→ **Your objective**
Starting at the line with "Someone carried the rocket" and stopping at the final line, retype the data below exactly; do not carry over any pictures.

→ **Input data**
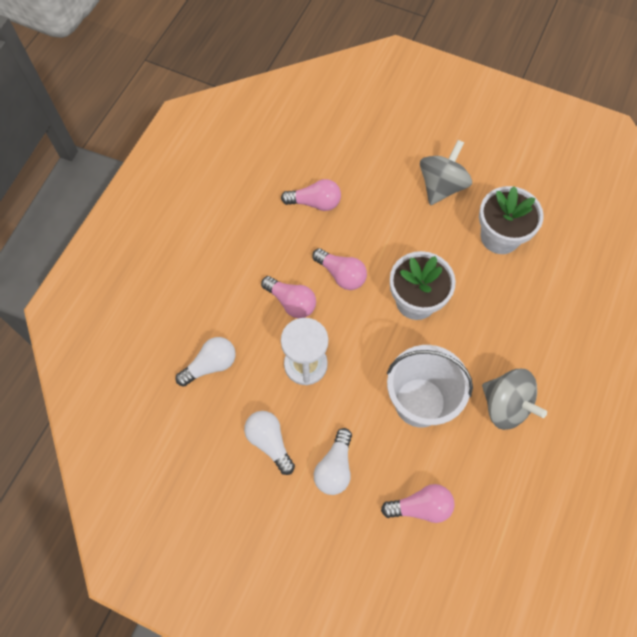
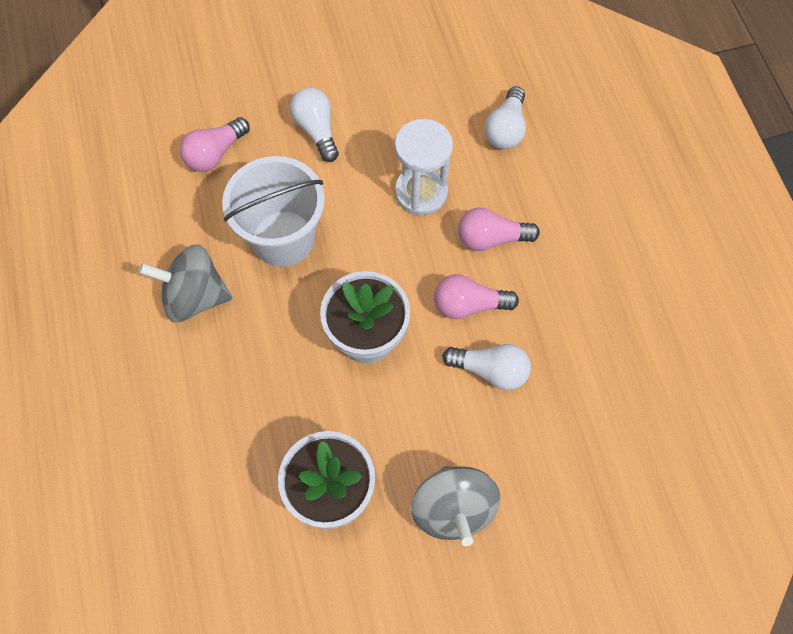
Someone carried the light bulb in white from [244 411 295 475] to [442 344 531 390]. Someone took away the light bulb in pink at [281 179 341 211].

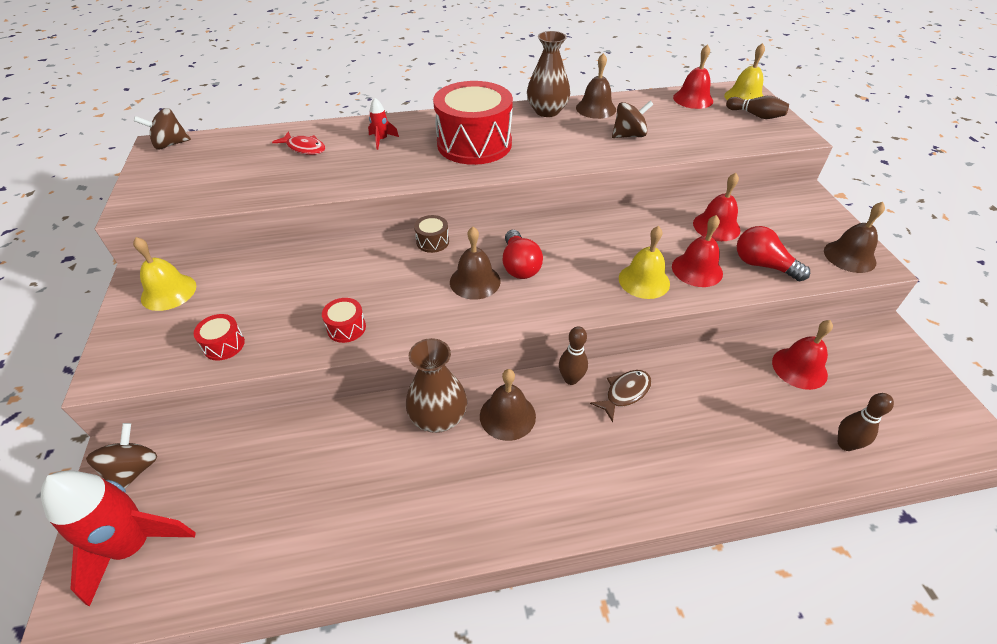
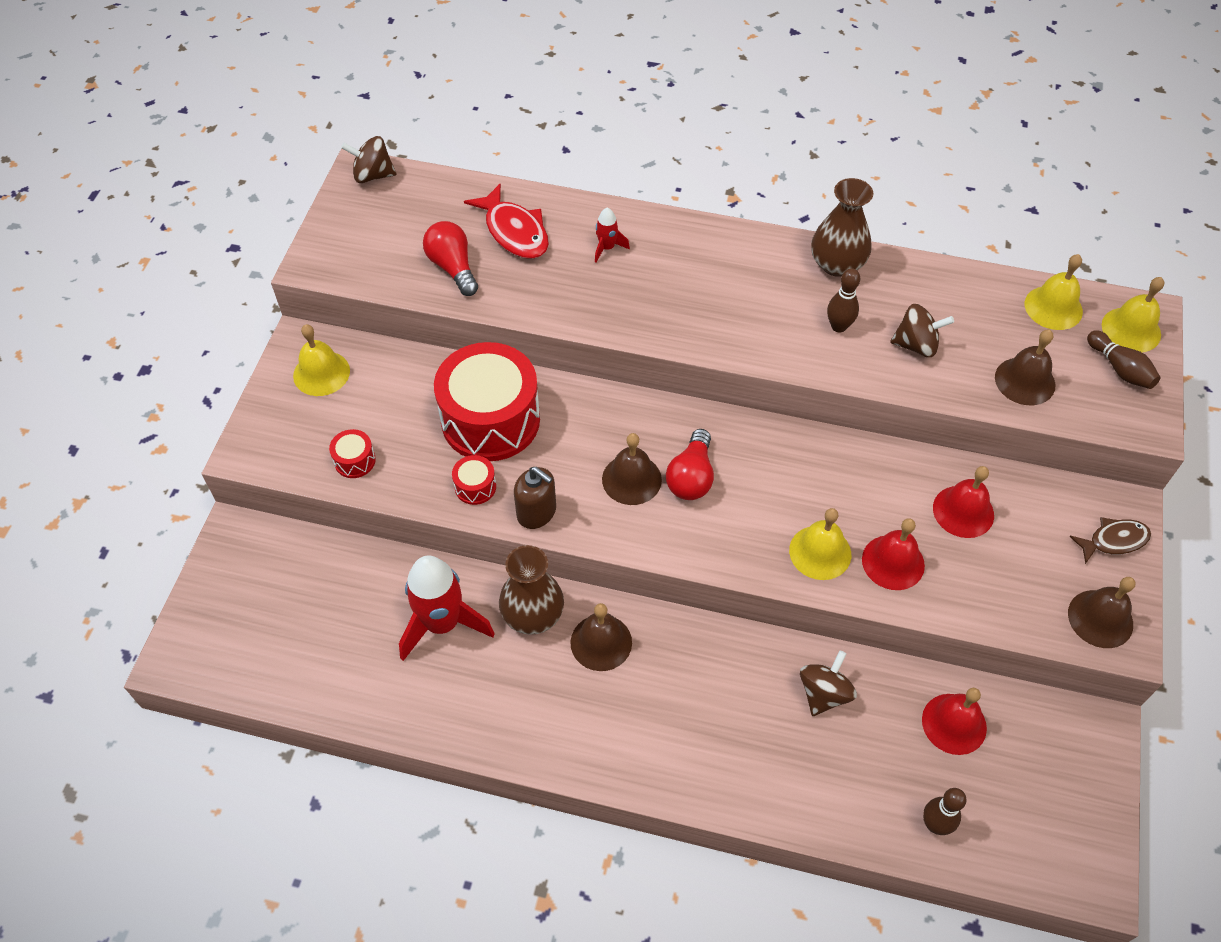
Someone carried the rocket in red from [41 471 196 606] to [399 556 495 661]. Someone carried the spinning top in brown from [86 423 157 489] to [800 650 857 716]. Someone scaled the fish in red at [272 132 325 155] by 1.52. Someone took away the drum in brown at [414 215 449 253]. Someone carried the drum in red from [433 81 513 165] to [434 342 540 461]. Someone carried the bowling pin in brown from [559 326 588 385] to [827 268 860 332]. Someone carried the bell in brown from [576 53 616 119] to [995 330 1055 405]. Someone carried the fish in brown from [590 370 652 422] to [1070 517 1151 564]. Someone repainted the bell in red at [673 44 713 109], which became the bell in yellow at [1025 254 1083 330]. Someone carried the light bulb in red from [737 226 810 281] to [423 221 478 296]. Someone put down the soap dispenser in brown at [514 467 556 529].

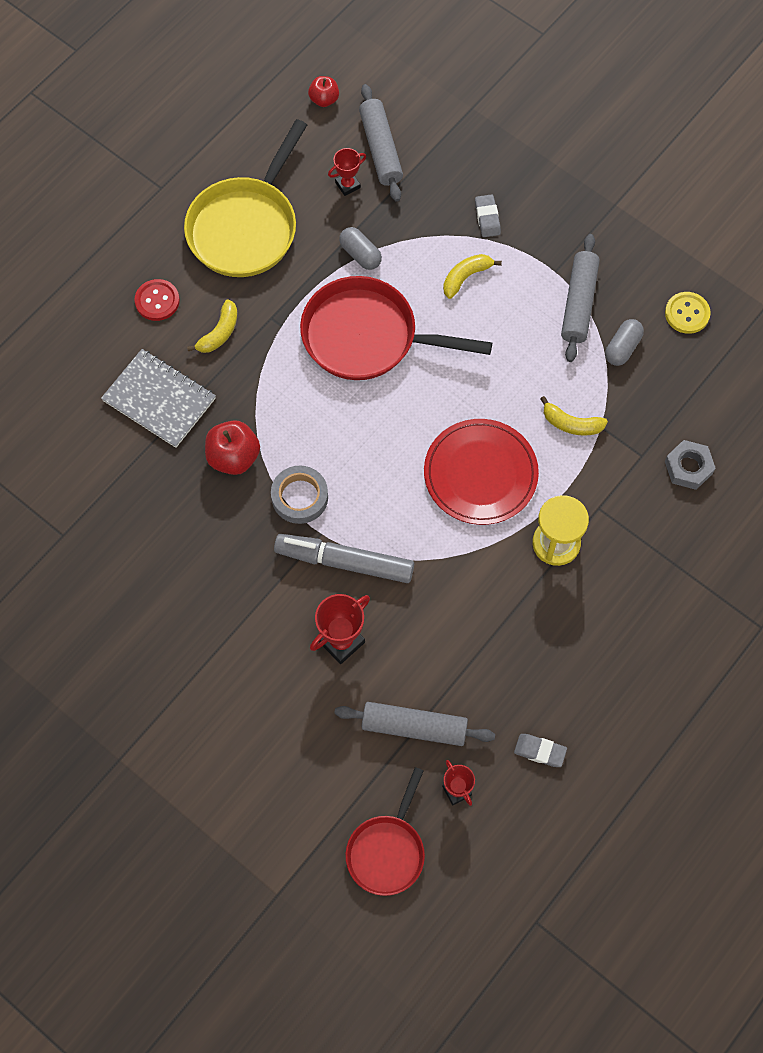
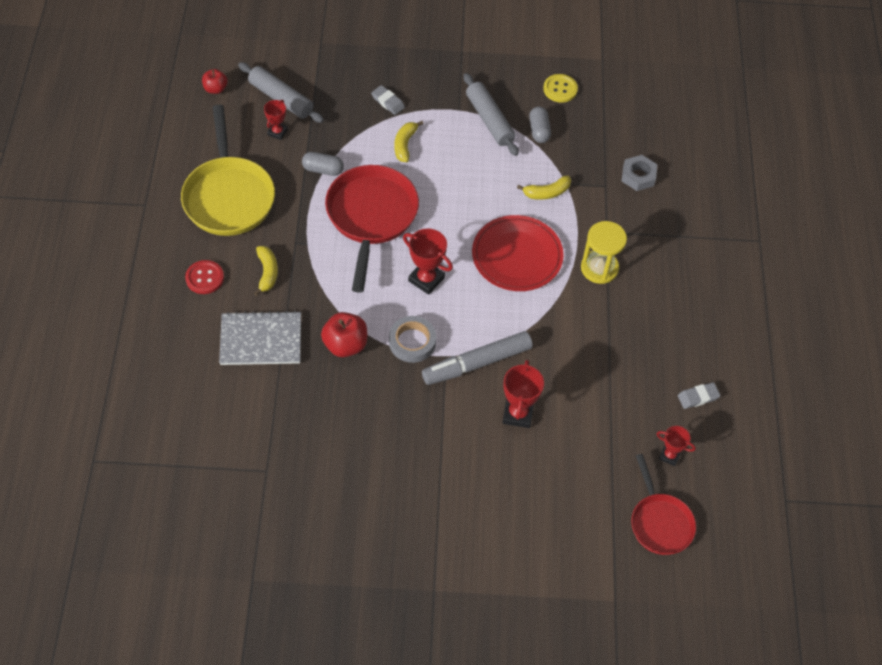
Someone rotated the pan in red at [300 276 492 380] by 120 degrees clockwise. Someone took away the rolling pin in grey at [334 702 495 746]. Someone put down the trophy in red at [403 229 453 295].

→ **Solution to the exercise**
Someone carried the rocket in red from [41 471 196 606] to [399 556 495 661]. Someone carried the spinning top in brown from [86 423 157 489] to [800 650 857 716]. Someone scaled the fish in red at [272 132 325 155] by 1.52. Someone took away the drum in brown at [414 215 449 253]. Someone carried the drum in red from [433 81 513 165] to [434 342 540 461]. Someone carried the bowling pin in brown from [559 326 588 385] to [827 268 860 332]. Someone carried the bell in brown from [576 53 616 119] to [995 330 1055 405]. Someone carried the fish in brown from [590 370 652 422] to [1070 517 1151 564]. Someone repainted the bell in red at [673 44 713 109], which became the bell in yellow at [1025 254 1083 330]. Someone carried the light bulb in red from [737 226 810 281] to [423 221 478 296]. Someone put down the soap dispenser in brown at [514 467 556 529].

Someone rotated the pan in red at [300 276 492 380] by 120 degrees clockwise. Someone took away the rolling pin in grey at [334 702 495 746]. Someone put down the trophy in red at [403 229 453 295].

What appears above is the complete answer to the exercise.